Each line below must be reproduced exactly.

- **Dataset excerpt**
──────────────────────────────

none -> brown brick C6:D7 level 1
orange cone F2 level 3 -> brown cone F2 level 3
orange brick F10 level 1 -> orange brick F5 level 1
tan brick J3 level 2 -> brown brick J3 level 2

──────────────────────────────

- **The completed task**
none -> brown brick C6:D7 level 1
orange cone F2 level 3 -> brown cone F2 level 3
orange brick F10 level 1 -> orange brick F5 level 1
tan brick J3 level 2 -> brown brick J3 level 2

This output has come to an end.